Data for this exercise:
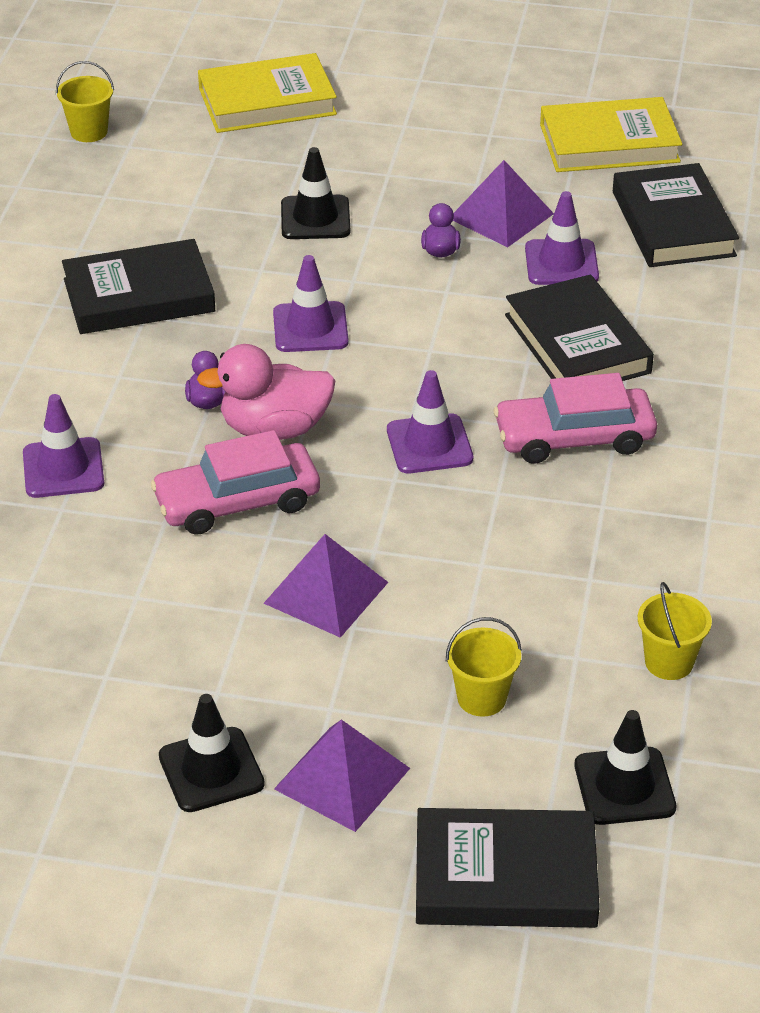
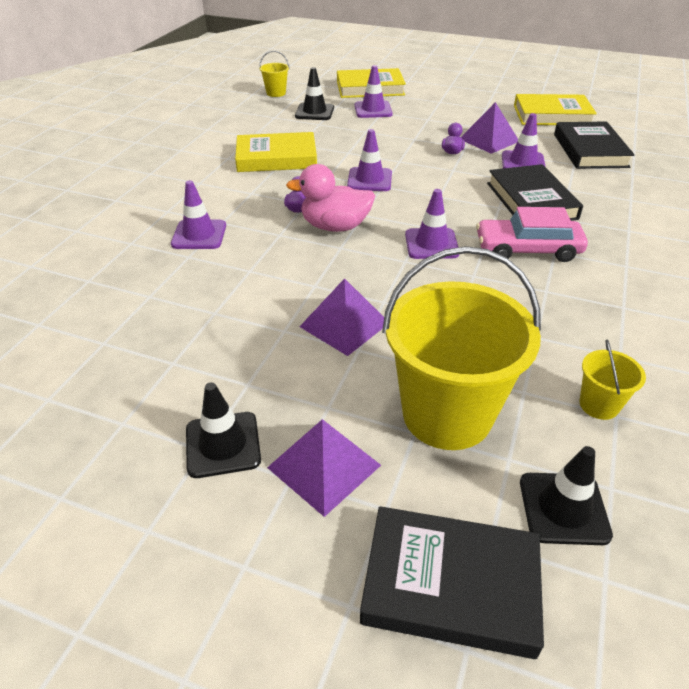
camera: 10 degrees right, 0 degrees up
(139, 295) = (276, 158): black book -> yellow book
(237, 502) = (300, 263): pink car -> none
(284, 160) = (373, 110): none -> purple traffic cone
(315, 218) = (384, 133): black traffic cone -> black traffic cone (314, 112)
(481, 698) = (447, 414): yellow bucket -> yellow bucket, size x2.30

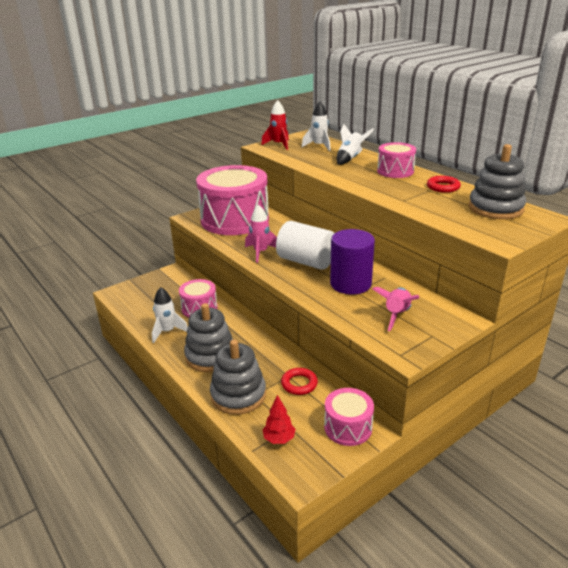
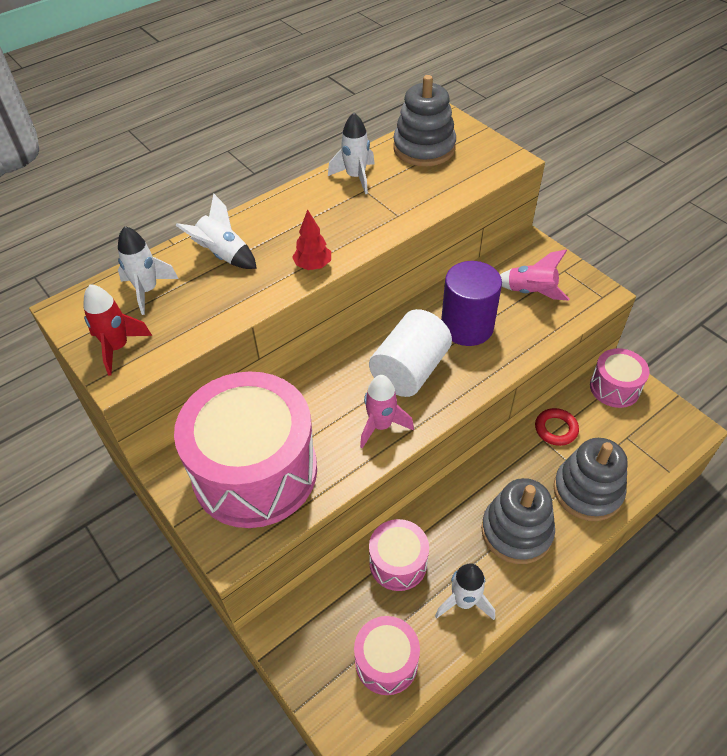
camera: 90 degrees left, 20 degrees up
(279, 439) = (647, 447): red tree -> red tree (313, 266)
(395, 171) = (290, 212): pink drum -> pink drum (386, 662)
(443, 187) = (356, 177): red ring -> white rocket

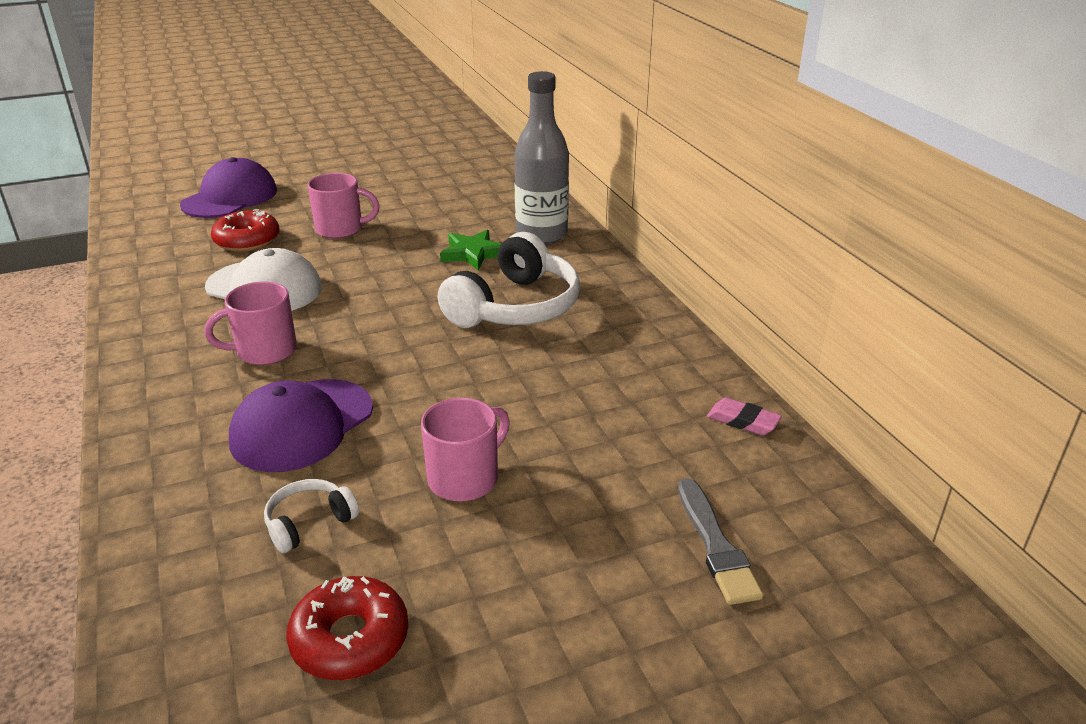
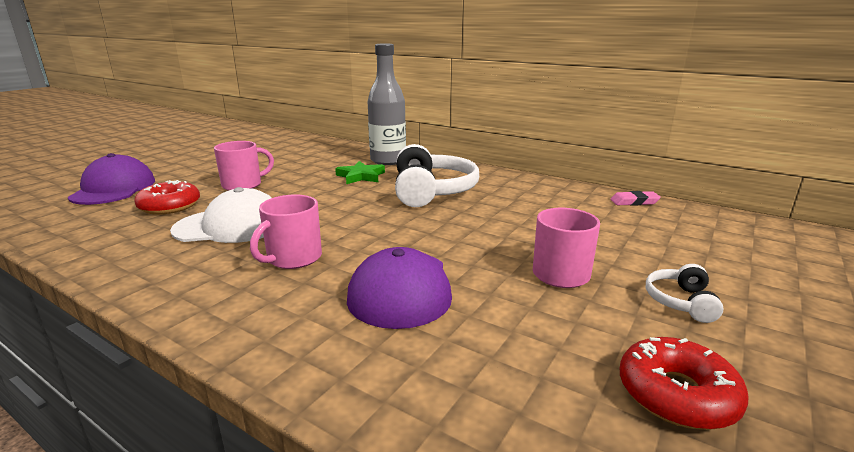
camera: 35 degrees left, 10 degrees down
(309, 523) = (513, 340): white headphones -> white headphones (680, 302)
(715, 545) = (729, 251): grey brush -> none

Your objective:
Could you set down every record above exactly as written, leaving out the pictures?

Exercise response:
camera: 10 degrees right, 0 degrees up
(139, 295) = (276, 158): black book -> yellow book
(237, 502) = (300, 263): pink car -> none
(284, 160) = (373, 110): none -> purple traffic cone
(315, 218) = (384, 133): black traffic cone -> black traffic cone (314, 112)
(481, 698) = (447, 414): yellow bucket -> yellow bucket, size x2.30

camera: 90 degrees left, 20 degrees up
(279, 439) = (647, 447): red tree -> red tree (313, 266)
(395, 171) = (290, 212): pink drum -> pink drum (386, 662)
(443, 187) = (356, 177): red ring -> white rocket

camera: 35 degrees left, 10 degrees down
(309, 523) = (513, 340): white headphones -> white headphones (680, 302)
(715, 545) = (729, 251): grey brush -> none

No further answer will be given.